RECORDED INFORMATION Block Start
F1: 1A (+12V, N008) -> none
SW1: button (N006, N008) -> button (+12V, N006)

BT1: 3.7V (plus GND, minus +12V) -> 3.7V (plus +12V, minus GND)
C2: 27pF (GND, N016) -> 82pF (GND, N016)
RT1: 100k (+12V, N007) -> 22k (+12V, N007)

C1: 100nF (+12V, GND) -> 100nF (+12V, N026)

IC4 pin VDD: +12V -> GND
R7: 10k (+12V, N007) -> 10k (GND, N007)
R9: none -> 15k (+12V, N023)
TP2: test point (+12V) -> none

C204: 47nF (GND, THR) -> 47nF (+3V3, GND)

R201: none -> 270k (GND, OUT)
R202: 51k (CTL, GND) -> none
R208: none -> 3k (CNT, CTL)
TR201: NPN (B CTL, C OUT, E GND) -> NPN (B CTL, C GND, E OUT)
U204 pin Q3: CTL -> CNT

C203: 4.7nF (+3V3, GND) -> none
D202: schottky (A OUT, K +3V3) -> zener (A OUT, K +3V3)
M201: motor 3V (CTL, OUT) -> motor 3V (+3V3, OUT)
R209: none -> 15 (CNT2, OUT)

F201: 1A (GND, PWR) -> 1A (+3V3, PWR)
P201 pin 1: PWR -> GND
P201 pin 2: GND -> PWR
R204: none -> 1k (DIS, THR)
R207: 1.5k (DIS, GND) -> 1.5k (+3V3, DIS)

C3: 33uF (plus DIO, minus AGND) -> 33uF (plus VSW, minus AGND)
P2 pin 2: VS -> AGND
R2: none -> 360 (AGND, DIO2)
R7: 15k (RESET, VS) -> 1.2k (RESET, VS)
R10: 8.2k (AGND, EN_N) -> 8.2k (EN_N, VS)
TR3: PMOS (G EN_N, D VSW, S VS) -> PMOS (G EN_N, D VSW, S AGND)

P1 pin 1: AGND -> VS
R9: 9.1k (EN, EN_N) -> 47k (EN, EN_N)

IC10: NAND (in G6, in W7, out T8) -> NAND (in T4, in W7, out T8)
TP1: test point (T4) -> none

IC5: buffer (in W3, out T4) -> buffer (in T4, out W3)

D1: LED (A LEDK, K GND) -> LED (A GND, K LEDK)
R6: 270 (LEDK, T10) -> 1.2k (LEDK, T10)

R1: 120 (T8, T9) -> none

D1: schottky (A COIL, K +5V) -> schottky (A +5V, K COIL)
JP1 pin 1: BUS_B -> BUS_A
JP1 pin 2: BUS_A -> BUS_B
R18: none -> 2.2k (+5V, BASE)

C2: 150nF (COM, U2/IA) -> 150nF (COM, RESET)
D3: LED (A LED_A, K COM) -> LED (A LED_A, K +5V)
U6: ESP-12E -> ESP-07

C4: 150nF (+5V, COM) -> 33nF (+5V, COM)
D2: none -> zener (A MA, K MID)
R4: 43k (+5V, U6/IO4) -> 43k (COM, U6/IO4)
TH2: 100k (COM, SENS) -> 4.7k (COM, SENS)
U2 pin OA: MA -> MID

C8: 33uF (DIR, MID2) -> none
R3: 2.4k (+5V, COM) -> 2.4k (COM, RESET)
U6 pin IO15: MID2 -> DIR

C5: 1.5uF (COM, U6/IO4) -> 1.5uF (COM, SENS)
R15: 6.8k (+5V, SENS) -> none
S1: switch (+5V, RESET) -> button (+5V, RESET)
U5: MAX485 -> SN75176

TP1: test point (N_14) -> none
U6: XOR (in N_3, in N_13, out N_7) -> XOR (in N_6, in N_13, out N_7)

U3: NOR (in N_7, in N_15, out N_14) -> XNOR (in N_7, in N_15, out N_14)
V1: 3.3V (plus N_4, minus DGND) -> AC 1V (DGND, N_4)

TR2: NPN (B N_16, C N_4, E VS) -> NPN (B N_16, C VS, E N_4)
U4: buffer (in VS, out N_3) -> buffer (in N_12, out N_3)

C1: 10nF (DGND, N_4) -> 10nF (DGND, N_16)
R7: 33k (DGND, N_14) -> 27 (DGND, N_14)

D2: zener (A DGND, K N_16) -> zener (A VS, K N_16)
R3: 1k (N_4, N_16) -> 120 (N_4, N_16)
RECORDED INFORMATION Block End
◆ **WHAT YOU SHOULD DO**
Show each line in the data where the string "minus" appears.

◆ **TASK ANSWER**
BT1: 3.7V (plus GND, minus +12V) -> 3.7V (plus +12V, minus GND)
C3: 33uF (plus DIO, minus AGND) -> 33uF (plus VSW, minus AGND)
V1: 3.3V (plus N_4, minus DGND) -> AC 1V (DGND, N_4)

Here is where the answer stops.